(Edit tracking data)
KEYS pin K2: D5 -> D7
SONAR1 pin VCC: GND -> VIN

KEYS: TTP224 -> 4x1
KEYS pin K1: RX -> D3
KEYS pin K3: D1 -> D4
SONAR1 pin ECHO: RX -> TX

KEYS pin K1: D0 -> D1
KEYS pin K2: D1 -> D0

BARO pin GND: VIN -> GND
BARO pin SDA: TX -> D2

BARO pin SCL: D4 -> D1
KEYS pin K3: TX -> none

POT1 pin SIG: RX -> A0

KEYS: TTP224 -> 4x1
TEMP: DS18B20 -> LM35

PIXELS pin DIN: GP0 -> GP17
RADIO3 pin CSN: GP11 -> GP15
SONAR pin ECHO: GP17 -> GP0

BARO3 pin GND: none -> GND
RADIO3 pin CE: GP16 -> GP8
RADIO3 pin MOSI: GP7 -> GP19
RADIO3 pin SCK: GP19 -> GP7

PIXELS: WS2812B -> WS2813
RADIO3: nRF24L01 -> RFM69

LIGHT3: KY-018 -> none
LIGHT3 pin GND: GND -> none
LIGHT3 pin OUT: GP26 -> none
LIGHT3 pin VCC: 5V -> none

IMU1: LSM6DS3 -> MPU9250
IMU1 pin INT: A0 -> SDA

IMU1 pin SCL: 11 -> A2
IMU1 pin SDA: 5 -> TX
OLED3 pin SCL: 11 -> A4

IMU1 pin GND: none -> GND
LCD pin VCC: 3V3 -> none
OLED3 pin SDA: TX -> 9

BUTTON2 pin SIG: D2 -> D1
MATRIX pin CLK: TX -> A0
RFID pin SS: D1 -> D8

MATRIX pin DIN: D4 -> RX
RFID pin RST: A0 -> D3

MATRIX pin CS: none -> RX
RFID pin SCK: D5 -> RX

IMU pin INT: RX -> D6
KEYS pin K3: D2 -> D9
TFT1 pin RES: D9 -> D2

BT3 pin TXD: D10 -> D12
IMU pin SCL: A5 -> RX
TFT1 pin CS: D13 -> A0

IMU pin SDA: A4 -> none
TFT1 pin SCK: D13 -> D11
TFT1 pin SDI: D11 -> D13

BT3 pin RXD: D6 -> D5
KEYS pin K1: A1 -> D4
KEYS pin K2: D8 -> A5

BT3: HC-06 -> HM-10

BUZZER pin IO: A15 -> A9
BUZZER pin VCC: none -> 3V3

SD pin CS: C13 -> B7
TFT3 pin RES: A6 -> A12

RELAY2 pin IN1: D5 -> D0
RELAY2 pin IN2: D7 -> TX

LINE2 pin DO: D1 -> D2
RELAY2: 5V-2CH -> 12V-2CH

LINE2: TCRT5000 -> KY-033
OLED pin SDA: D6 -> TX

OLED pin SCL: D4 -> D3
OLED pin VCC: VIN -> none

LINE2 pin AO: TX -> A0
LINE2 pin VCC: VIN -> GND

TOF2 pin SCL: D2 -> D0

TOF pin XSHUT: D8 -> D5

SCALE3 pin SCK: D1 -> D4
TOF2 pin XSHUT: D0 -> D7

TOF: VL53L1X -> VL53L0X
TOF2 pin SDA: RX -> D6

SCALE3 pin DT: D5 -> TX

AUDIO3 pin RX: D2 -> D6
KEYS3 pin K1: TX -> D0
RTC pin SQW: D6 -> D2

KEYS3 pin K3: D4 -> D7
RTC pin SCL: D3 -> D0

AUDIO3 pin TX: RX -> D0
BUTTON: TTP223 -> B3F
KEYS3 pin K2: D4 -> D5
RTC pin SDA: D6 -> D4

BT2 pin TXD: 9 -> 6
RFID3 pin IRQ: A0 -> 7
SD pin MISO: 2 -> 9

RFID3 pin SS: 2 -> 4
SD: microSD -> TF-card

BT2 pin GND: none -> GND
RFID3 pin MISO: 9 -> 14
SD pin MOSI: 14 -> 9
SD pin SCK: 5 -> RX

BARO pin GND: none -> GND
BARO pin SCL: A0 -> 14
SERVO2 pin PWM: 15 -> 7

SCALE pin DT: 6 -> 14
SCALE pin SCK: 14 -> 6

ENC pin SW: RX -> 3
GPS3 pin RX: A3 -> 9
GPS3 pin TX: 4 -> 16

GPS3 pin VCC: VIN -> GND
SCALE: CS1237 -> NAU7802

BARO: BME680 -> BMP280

Exercise: Lines to set down from above: the line with "MATRIX pin CS: none -> RX", the line with "SD pin MISO: 2 -> 9", and every line between, each exactly as written.

Completed exercise:
MATRIX pin CS: none -> RX
RFID pin SCK: D5 -> RX

IMU pin INT: RX -> D6
KEYS pin K3: D2 -> D9
TFT1 pin RES: D9 -> D2

BT3 pin TXD: D10 -> D12
IMU pin SCL: A5 -> RX
TFT1 pin CS: D13 -> A0

IMU pin SDA: A4 -> none
TFT1 pin SCK: D13 -> D11
TFT1 pin SDI: D11 -> D13

BT3 pin RXD: D6 -> D5
KEYS pin K1: A1 -> D4
KEYS pin K2: D8 -> A5

BT3: HC-06 -> HM-10

BUZZER pin IO: A15 -> A9
BUZZER pin VCC: none -> 3V3

SD pin CS: C13 -> B7
TFT3 pin RES: A6 -> A12

RELAY2 pin IN1: D5 -> D0
RELAY2 pin IN2: D7 -> TX

LINE2 pin DO: D1 -> D2
RELAY2: 5V-2CH -> 12V-2CH

LINE2: TCRT5000 -> KY-033
OLED pin SDA: D6 -> TX

OLED pin SCL: D4 -> D3
OLED pin VCC: VIN -> none

LINE2 pin AO: TX -> A0
LINE2 pin VCC: VIN -> GND

TOF2 pin SCL: D2 -> D0

TOF pin XSHUT: D8 -> D5

SCALE3 pin SCK: D1 -> D4
TOF2 pin XSHUT: D0 -> D7

TOF: VL53L1X -> VL53L0X
TOF2 pin SDA: RX -> D6

SCALE3 pin DT: D5 -> TX

AUDIO3 pin RX: D2 -> D6
KEYS3 pin K1: TX -> D0
RTC pin SQW: D6 -> D2

KEYS3 pin K3: D4 -> D7
RTC pin SCL: D3 -> D0

AUDIO3 pin TX: RX -> D0
BUTTON: TTP223 -> B3F
KEYS3 pin K2: D4 -> D5
RTC pin SDA: D6 -> D4

BT2 pin TXD: 9 -> 6
RFID3 pin IRQ: A0 -> 7
SD pin MISO: 2 -> 9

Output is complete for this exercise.